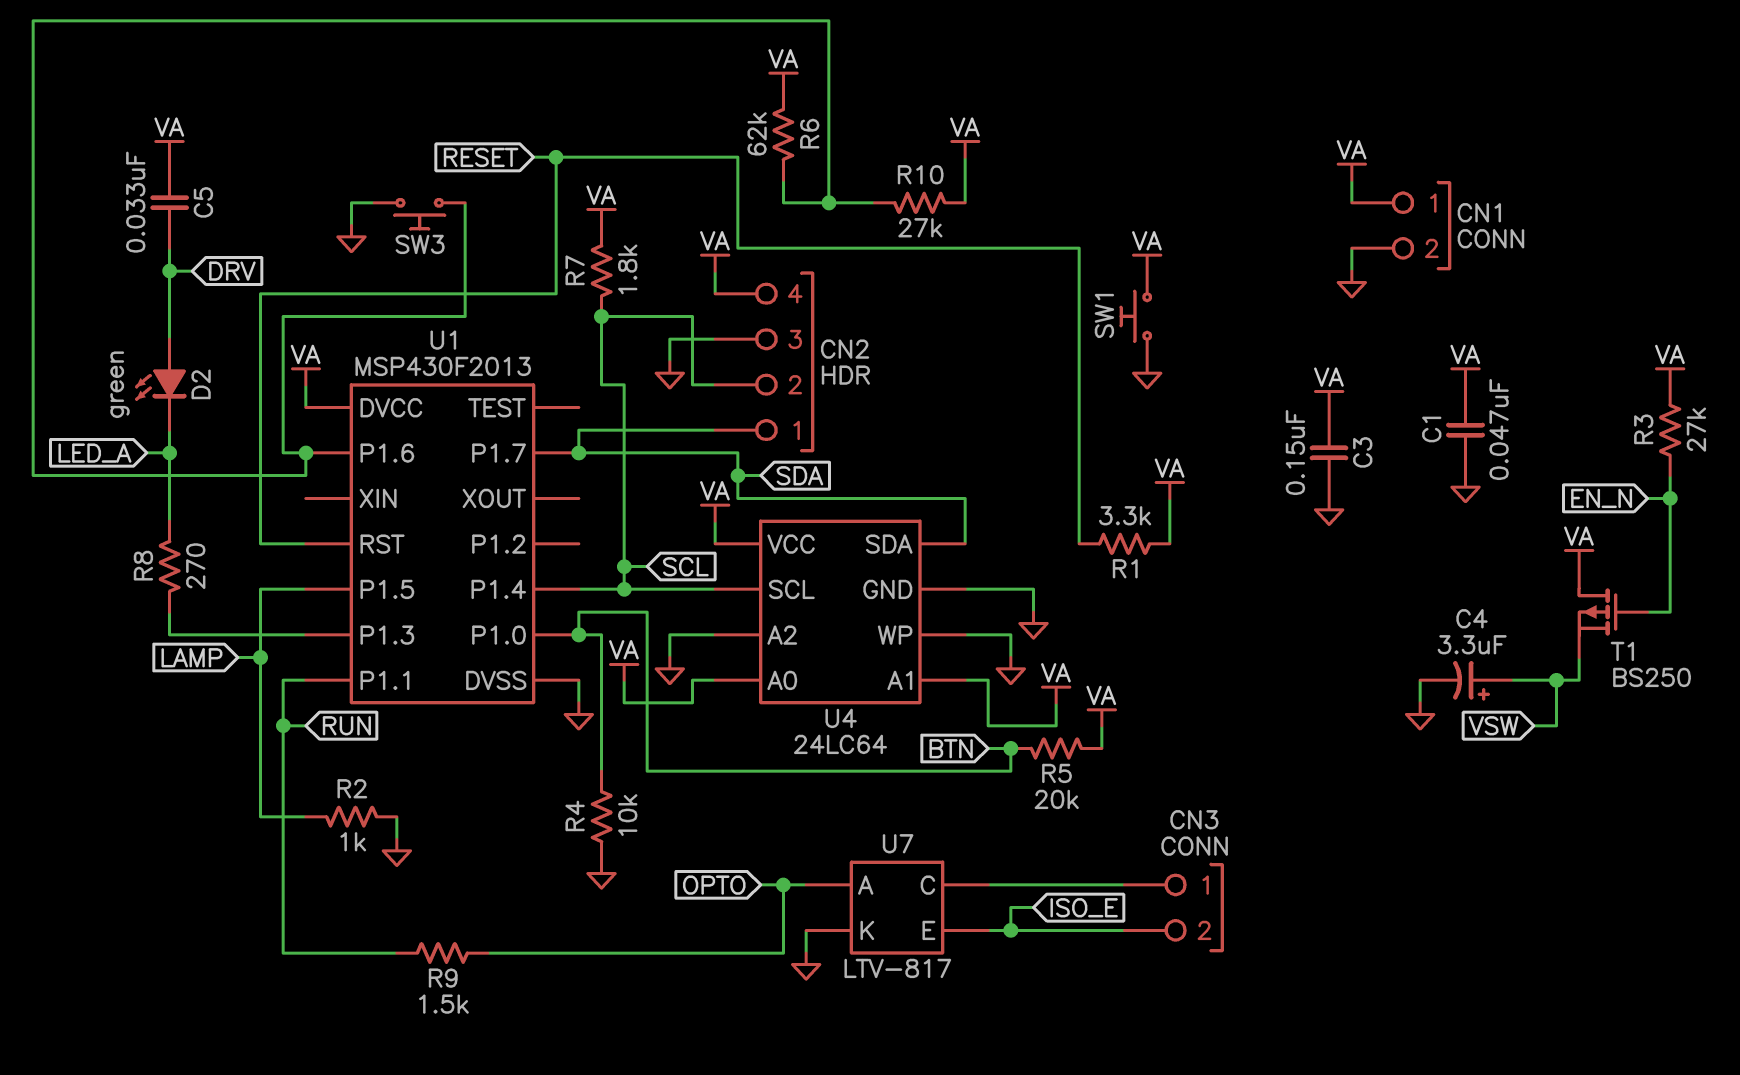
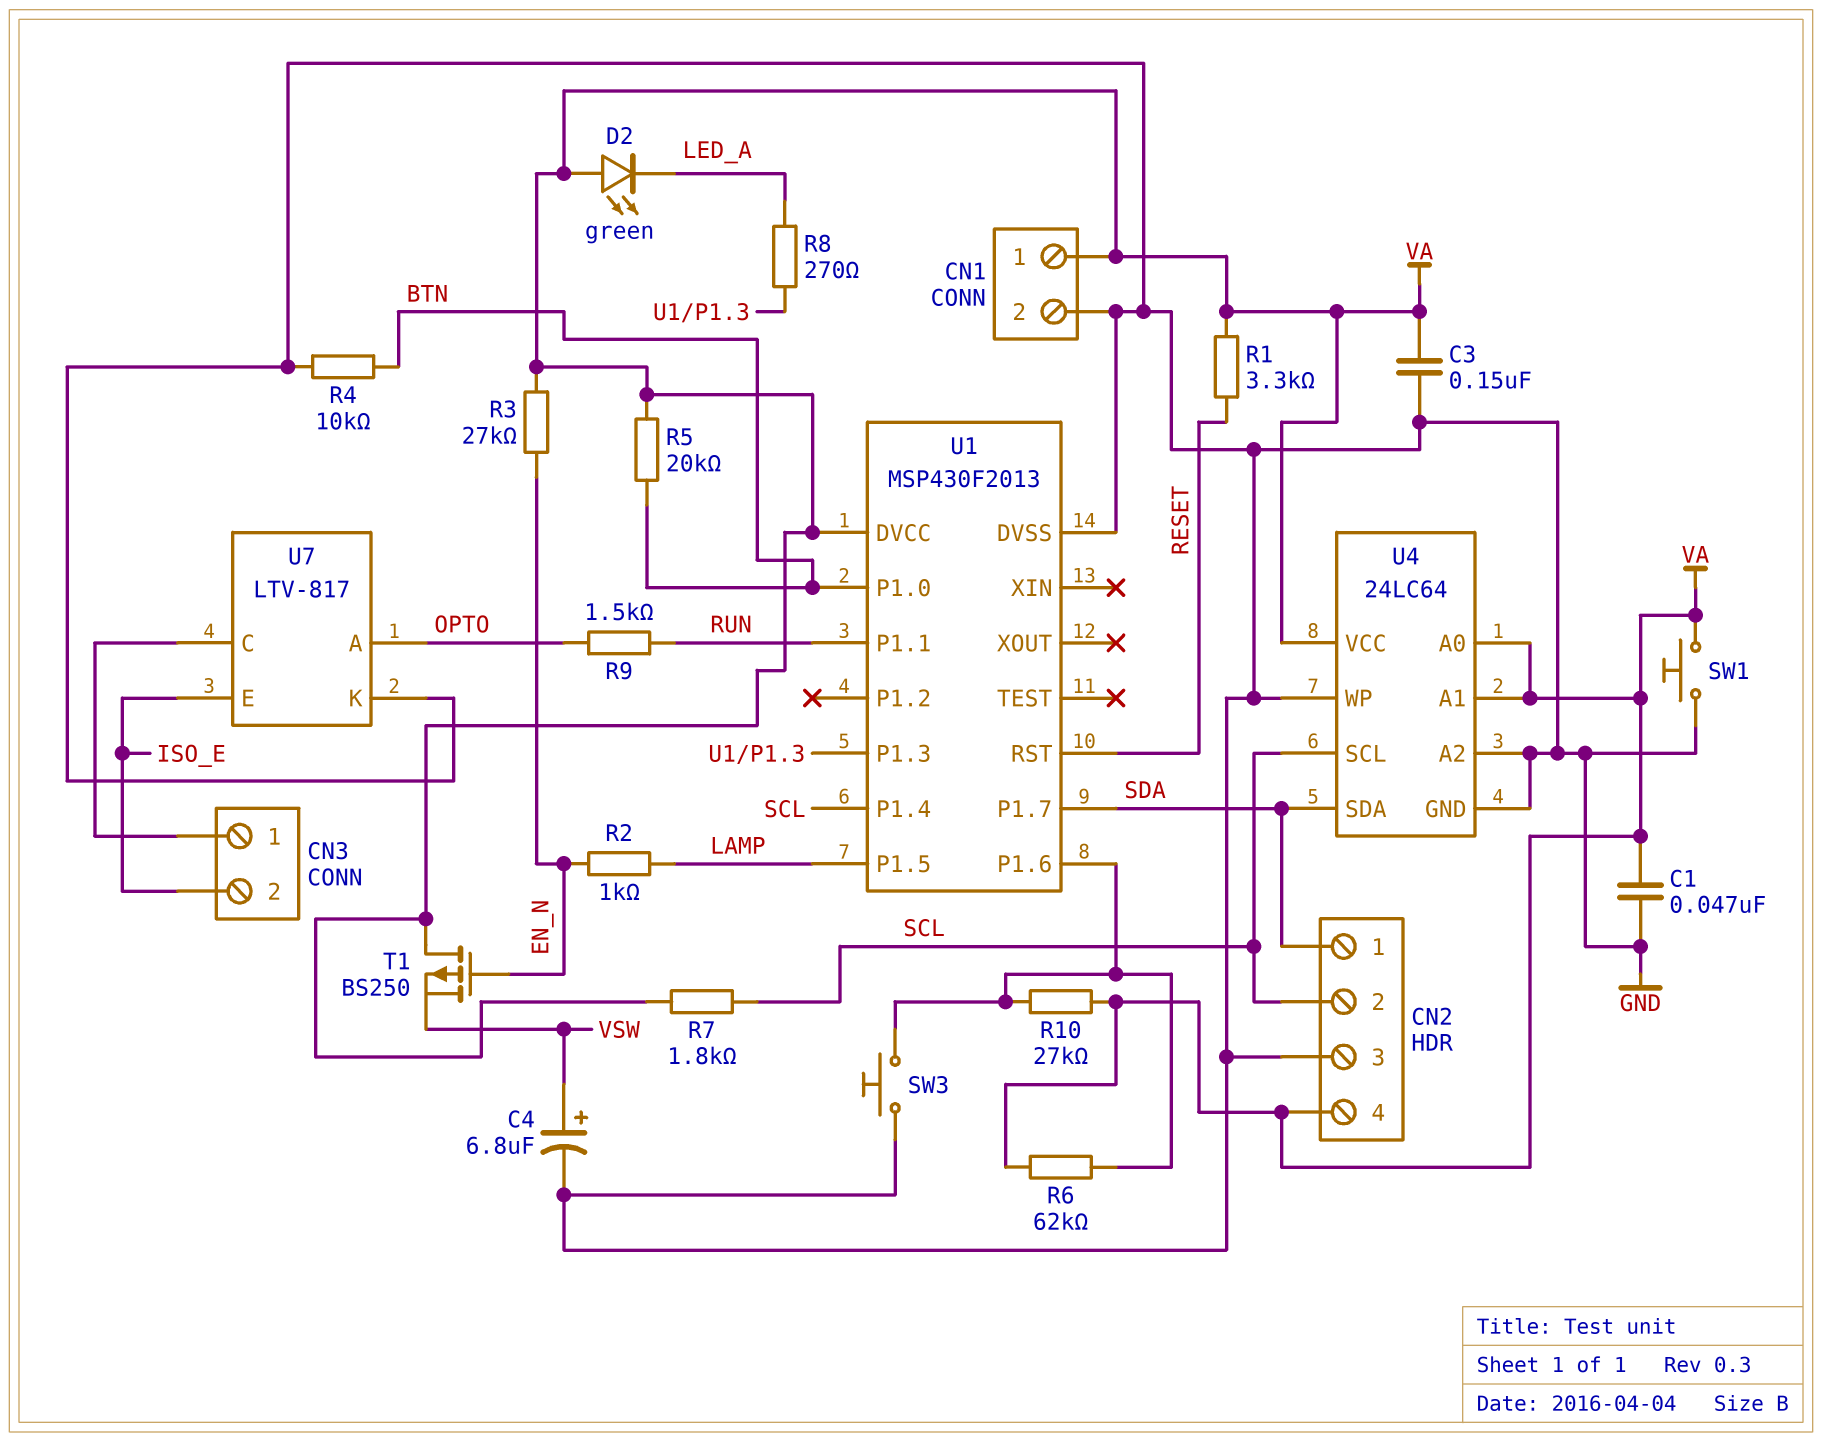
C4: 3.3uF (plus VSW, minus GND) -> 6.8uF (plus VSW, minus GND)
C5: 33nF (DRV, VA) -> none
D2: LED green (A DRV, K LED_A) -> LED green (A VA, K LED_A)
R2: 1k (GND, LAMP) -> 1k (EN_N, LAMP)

---

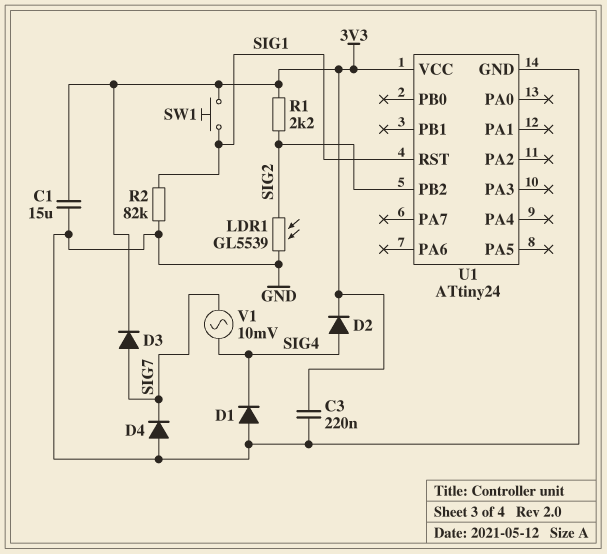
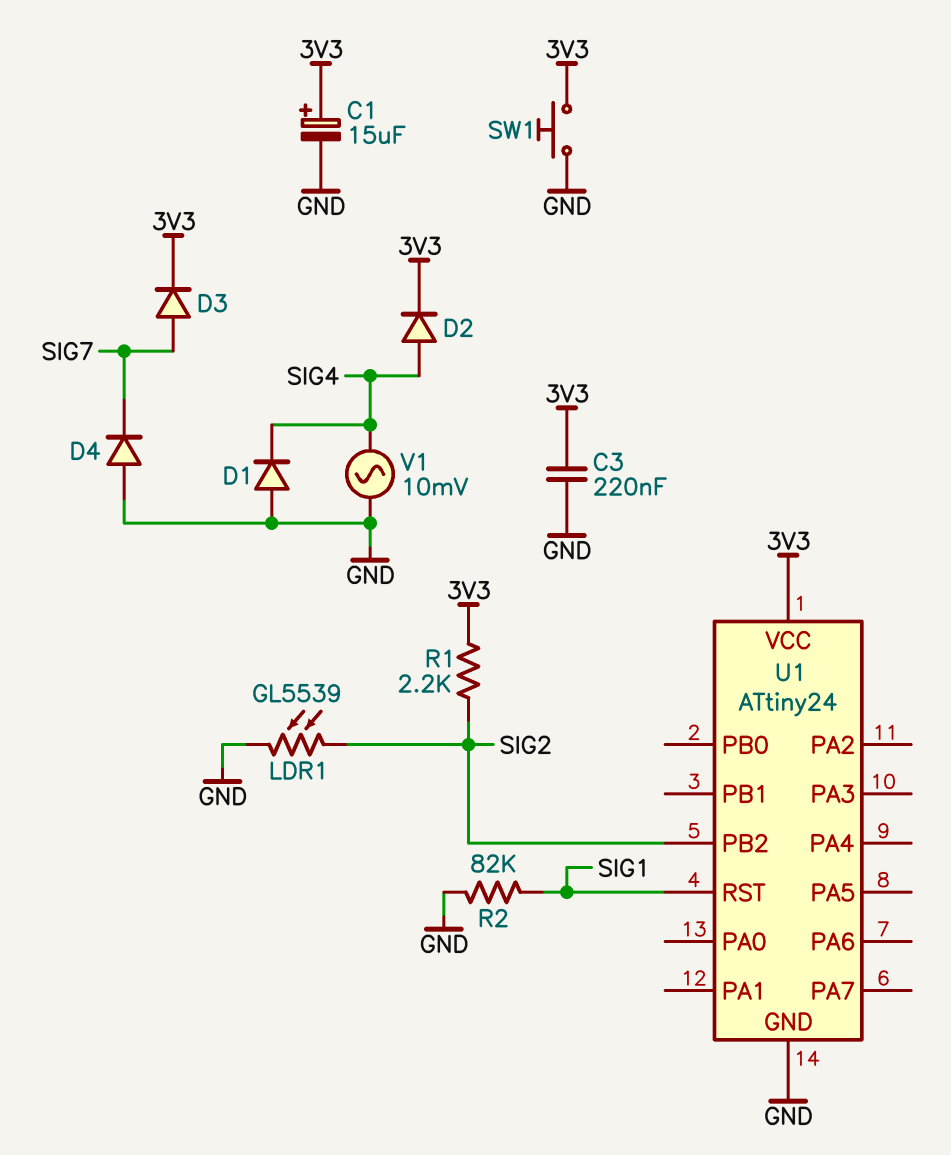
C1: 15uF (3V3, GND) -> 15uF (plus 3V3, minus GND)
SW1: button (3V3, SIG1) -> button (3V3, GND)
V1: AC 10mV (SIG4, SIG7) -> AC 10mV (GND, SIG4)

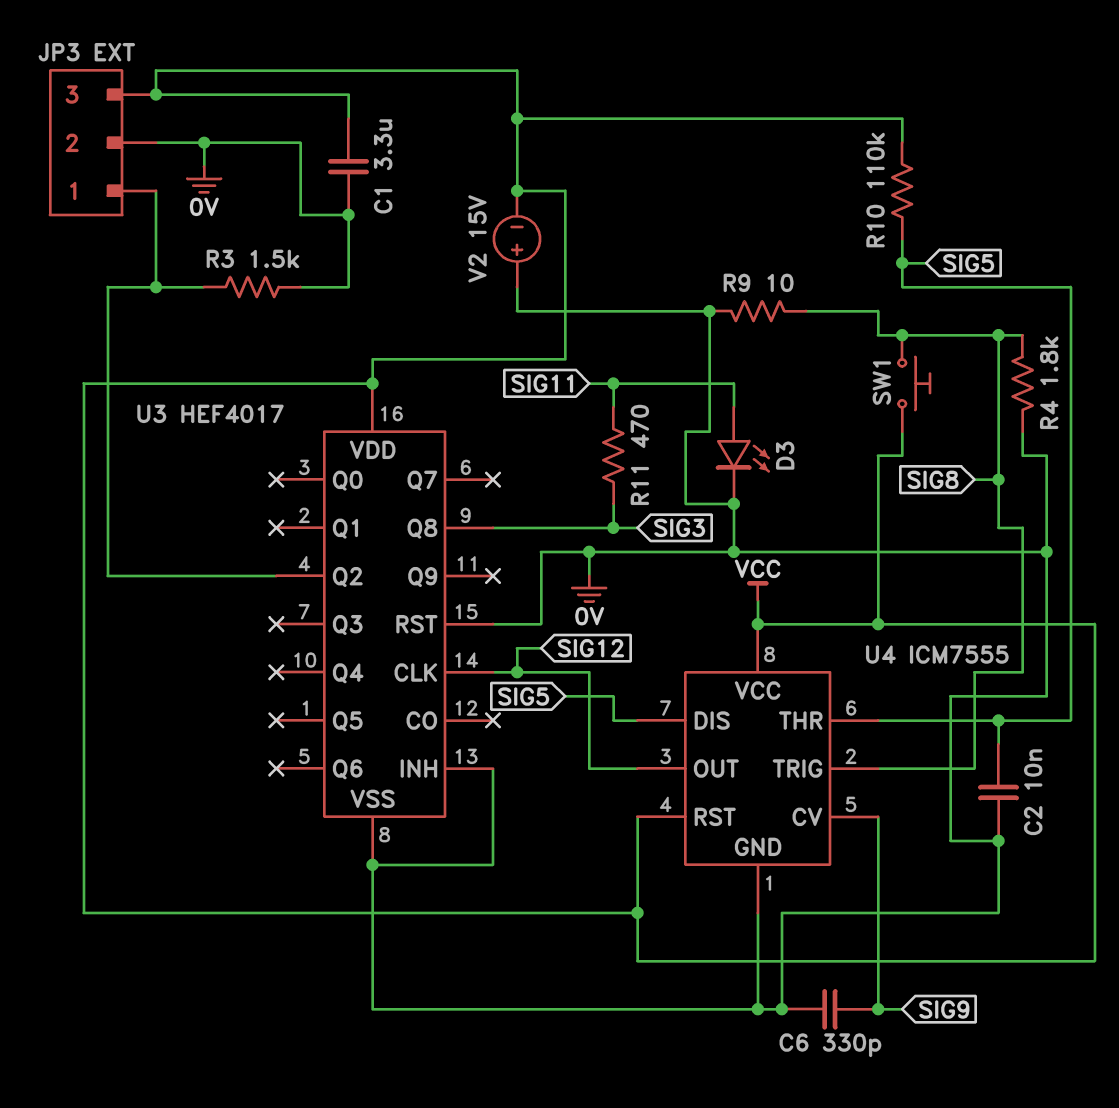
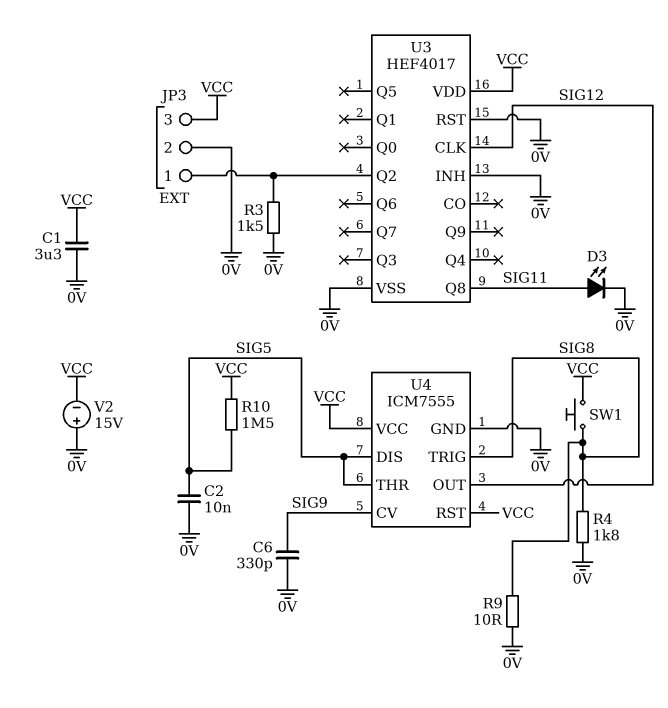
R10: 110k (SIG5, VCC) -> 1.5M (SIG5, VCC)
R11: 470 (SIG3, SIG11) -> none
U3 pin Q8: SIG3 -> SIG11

• ASSIGNED TASK
Only the lines above from the one with "C1: 15uF (3V3, GND)" to the one with "U3 pin Q8: SIG3 -> SIG11" should be printed, both included and exactly as written; no picture belongs in the copy.

• OUTPUT FOR THIS TASK
C1: 15uF (3V3, GND) -> 15uF (plus 3V3, minus GND)
SW1: button (3V3, SIG1) -> button (3V3, GND)
V1: AC 10mV (SIG4, SIG7) -> AC 10mV (GND, SIG4)

R10: 110k (SIG5, VCC) -> 1.5M (SIG5, VCC)
R11: 470 (SIG3, SIG11) -> none
U3 pin Q8: SIG3 -> SIG11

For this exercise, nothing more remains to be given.